Provided data:
========

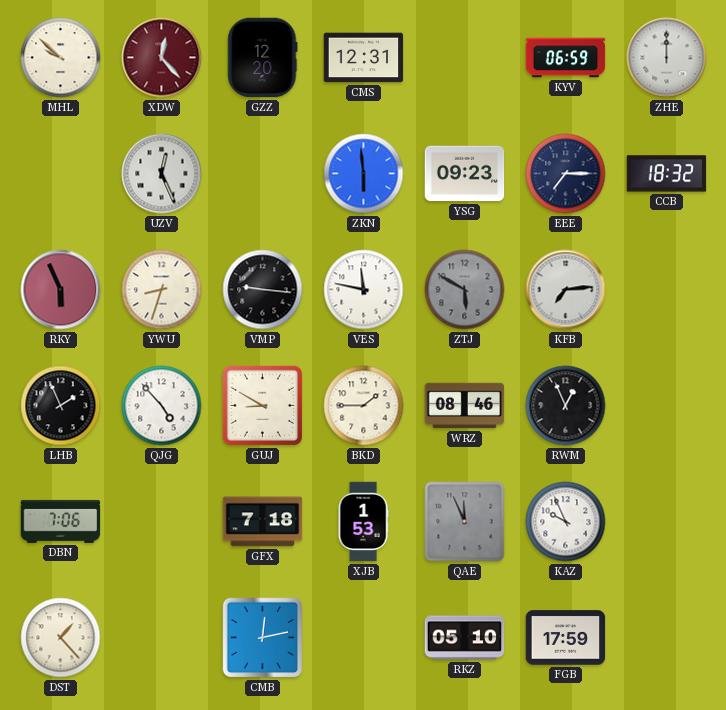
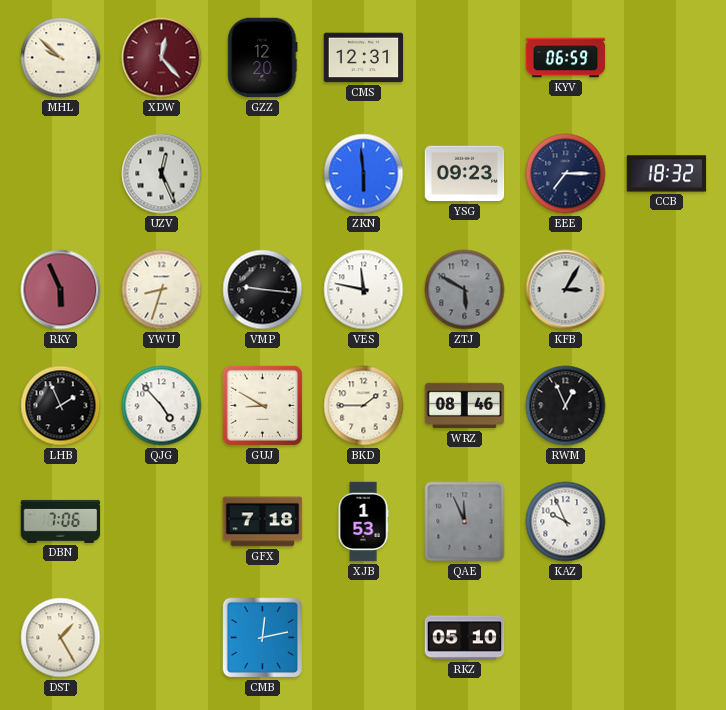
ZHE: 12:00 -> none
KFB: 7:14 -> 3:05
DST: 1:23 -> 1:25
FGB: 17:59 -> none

========

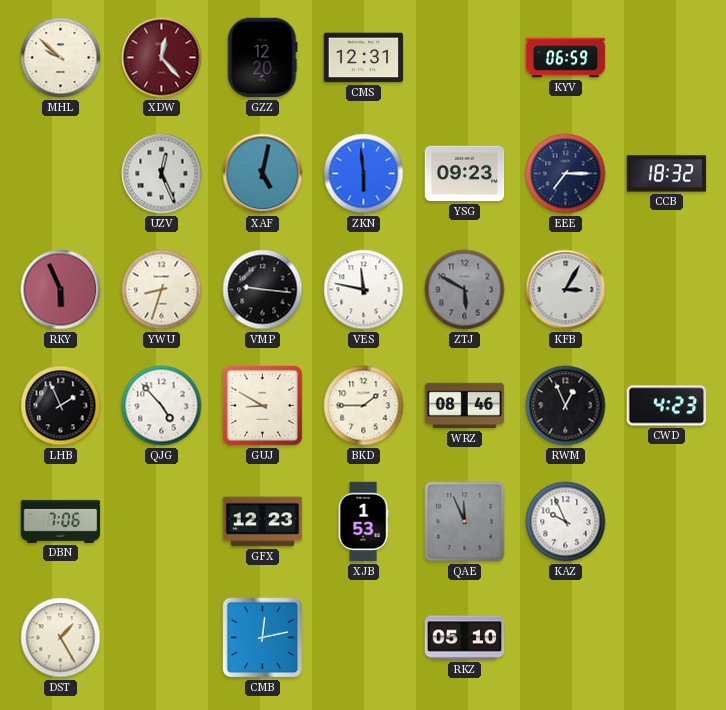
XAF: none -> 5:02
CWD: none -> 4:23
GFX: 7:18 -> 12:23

========

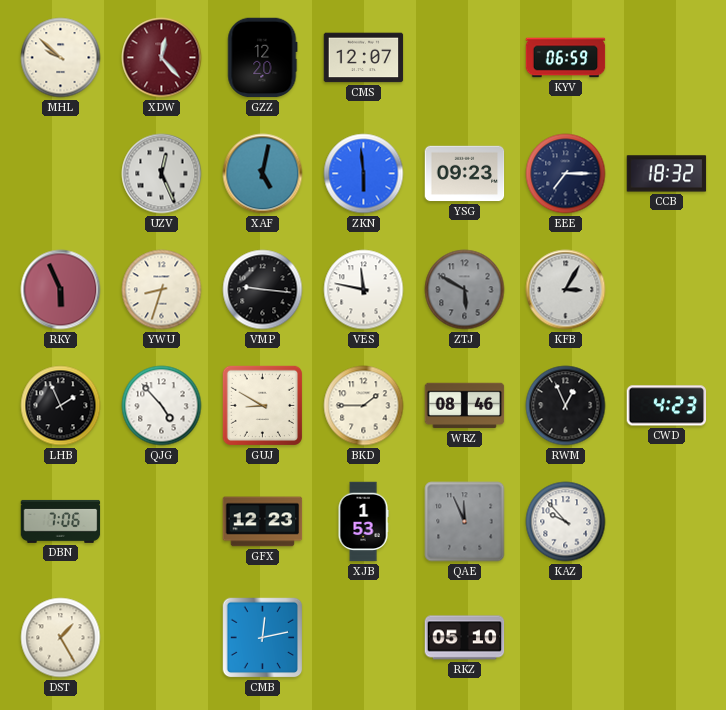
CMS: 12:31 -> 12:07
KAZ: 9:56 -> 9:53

========

Count the lines in the data above that contain the string "none", treating uppercase and lowercase as different, and reply with that number alone.

4